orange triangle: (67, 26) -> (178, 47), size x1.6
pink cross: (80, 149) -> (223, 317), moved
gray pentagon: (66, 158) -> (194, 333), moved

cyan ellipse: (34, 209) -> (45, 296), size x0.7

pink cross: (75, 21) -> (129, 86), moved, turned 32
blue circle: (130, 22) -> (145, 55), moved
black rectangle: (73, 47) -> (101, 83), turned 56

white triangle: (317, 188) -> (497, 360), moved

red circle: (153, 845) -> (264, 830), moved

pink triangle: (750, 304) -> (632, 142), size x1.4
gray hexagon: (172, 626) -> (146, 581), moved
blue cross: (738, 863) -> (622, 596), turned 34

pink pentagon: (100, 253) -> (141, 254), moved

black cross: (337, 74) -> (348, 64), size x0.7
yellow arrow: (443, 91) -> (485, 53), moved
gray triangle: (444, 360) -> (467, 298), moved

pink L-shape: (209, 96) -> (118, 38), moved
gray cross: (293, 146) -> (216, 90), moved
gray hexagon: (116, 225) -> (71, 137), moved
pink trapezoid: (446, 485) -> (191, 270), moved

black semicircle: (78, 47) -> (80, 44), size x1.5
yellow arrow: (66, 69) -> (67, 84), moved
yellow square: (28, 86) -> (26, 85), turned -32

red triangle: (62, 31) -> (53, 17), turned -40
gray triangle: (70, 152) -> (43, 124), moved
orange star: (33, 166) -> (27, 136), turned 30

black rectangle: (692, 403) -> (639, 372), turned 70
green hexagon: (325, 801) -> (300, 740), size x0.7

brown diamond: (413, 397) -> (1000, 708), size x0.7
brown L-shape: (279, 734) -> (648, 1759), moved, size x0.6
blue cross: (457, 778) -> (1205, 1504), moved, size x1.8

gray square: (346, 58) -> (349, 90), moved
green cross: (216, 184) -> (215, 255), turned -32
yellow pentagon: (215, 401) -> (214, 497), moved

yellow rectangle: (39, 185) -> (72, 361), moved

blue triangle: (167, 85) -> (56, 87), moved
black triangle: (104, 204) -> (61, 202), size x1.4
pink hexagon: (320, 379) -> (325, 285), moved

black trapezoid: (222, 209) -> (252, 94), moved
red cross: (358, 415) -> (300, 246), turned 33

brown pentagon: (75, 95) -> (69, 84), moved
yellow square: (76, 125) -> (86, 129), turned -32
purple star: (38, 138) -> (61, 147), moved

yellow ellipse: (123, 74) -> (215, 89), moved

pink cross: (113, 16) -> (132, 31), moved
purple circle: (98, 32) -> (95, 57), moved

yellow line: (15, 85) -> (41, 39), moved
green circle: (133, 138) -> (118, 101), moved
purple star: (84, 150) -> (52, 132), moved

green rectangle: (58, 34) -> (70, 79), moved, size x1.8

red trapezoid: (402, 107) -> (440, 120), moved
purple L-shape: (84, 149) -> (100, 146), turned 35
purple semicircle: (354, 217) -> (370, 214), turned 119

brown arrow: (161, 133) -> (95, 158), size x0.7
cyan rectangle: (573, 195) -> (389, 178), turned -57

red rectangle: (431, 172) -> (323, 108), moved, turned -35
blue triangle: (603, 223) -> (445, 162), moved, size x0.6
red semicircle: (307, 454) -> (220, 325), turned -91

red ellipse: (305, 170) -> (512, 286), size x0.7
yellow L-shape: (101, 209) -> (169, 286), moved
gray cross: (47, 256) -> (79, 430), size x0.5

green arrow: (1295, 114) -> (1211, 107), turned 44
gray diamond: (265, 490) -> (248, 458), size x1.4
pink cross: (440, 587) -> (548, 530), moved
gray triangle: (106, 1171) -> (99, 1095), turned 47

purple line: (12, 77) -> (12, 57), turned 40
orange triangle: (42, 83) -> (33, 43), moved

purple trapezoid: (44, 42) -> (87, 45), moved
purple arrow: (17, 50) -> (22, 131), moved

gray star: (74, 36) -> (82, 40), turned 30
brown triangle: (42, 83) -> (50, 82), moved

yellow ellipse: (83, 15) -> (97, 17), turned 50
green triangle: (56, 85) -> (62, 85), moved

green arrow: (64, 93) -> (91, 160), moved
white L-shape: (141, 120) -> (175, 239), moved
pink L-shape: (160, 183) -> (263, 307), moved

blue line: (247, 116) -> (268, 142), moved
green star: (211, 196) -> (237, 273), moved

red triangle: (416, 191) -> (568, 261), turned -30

▶ _TASK_: Make an exact copy of all the lines above.

▶ _SOLUTION_:
orange triangle: (67, 26) -> (178, 47), size x1.6
pink cross: (80, 149) -> (223, 317), moved
gray pentagon: (66, 158) -> (194, 333), moved

cyan ellipse: (34, 209) -> (45, 296), size x0.7

pink cross: (75, 21) -> (129, 86), moved, turned 32
blue circle: (130, 22) -> (145, 55), moved
black rectangle: (73, 47) -> (101, 83), turned 56

white triangle: (317, 188) -> (497, 360), moved

red circle: (153, 845) -> (264, 830), moved

pink triangle: (750, 304) -> (632, 142), size x1.4
gray hexagon: (172, 626) -> (146, 581), moved
blue cross: (738, 863) -> (622, 596), turned 34

pink pentagon: (100, 253) -> (141, 254), moved

black cross: (337, 74) -> (348, 64), size x0.7
yellow arrow: (443, 91) -> (485, 53), moved
gray triangle: (444, 360) -> (467, 298), moved

pink L-shape: (209, 96) -> (118, 38), moved
gray cross: (293, 146) -> (216, 90), moved
gray hexagon: (116, 225) -> (71, 137), moved
pink trapezoid: (446, 485) -> (191, 270), moved

black semicircle: (78, 47) -> (80, 44), size x1.5
yellow arrow: (66, 69) -> (67, 84), moved
yellow square: (28, 86) -> (26, 85), turned -32

red triangle: (62, 31) -> (53, 17), turned -40
gray triangle: (70, 152) -> (43, 124), moved
orange star: (33, 166) -> (27, 136), turned 30

black rectangle: (692, 403) -> (639, 372), turned 70
green hexagon: (325, 801) -> (300, 740), size x0.7

brown diamond: (413, 397) -> (1000, 708), size x0.7
brown L-shape: (279, 734) -> (648, 1759), moved, size x0.6
blue cross: (457, 778) -> (1205, 1504), moved, size x1.8

gray square: (346, 58) -> (349, 90), moved
green cross: (216, 184) -> (215, 255), turned -32
yellow pentagon: (215, 401) -> (214, 497), moved

yellow rectangle: (39, 185) -> (72, 361), moved

blue triangle: (167, 85) -> (56, 87), moved
black triangle: (104, 204) -> (61, 202), size x1.4
pink hexagon: (320, 379) -> (325, 285), moved

black trapezoid: (222, 209) -> (252, 94), moved
red cross: (358, 415) -> (300, 246), turned 33

brown pentagon: (75, 95) -> (69, 84), moved
yellow square: (76, 125) -> (86, 129), turned -32
purple star: (38, 138) -> (61, 147), moved

yellow ellipse: (123, 74) -> (215, 89), moved

pink cross: (113, 16) -> (132, 31), moved
purple circle: (98, 32) -> (95, 57), moved

yellow line: (15, 85) -> (41, 39), moved
green circle: (133, 138) -> (118, 101), moved
purple star: (84, 150) -> (52, 132), moved

green rectangle: (58, 34) -> (70, 79), moved, size x1.8

red trapezoid: (402, 107) -> (440, 120), moved
purple L-shape: (84, 149) -> (100, 146), turned 35
purple semicircle: (354, 217) -> (370, 214), turned 119

brown arrow: (161, 133) -> (95, 158), size x0.7
cyan rectangle: (573, 195) -> (389, 178), turned -57

red rectangle: (431, 172) -> (323, 108), moved, turned -35
blue triangle: (603, 223) -> (445, 162), moved, size x0.6
red semicircle: (307, 454) -> (220, 325), turned -91

red ellipse: (305, 170) -> (512, 286), size x0.7
yellow L-shape: (101, 209) -> (169, 286), moved
gray cross: (47, 256) -> (79, 430), size x0.5

green arrow: (1295, 114) -> (1211, 107), turned 44
gray diamond: (265, 490) -> (248, 458), size x1.4
pink cross: (440, 587) -> (548, 530), moved
gray triangle: (106, 1171) -> (99, 1095), turned 47

purple line: (12, 77) -> (12, 57), turned 40
orange triangle: (42, 83) -> (33, 43), moved

purple trapezoid: (44, 42) -> (87, 45), moved
purple arrow: (17, 50) -> (22, 131), moved

gray star: (74, 36) -> (82, 40), turned 30
brown triangle: (42, 83) -> (50, 82), moved

yellow ellipse: (83, 15) -> (97, 17), turned 50
green triangle: (56, 85) -> (62, 85), moved

green arrow: (64, 93) -> (91, 160), moved
white L-shape: (141, 120) -> (175, 239), moved
pink L-shape: (160, 183) -> (263, 307), moved

blue line: (247, 116) -> (268, 142), moved
green star: (211, 196) -> (237, 273), moved

red triangle: (416, 191) -> (568, 261), turned -30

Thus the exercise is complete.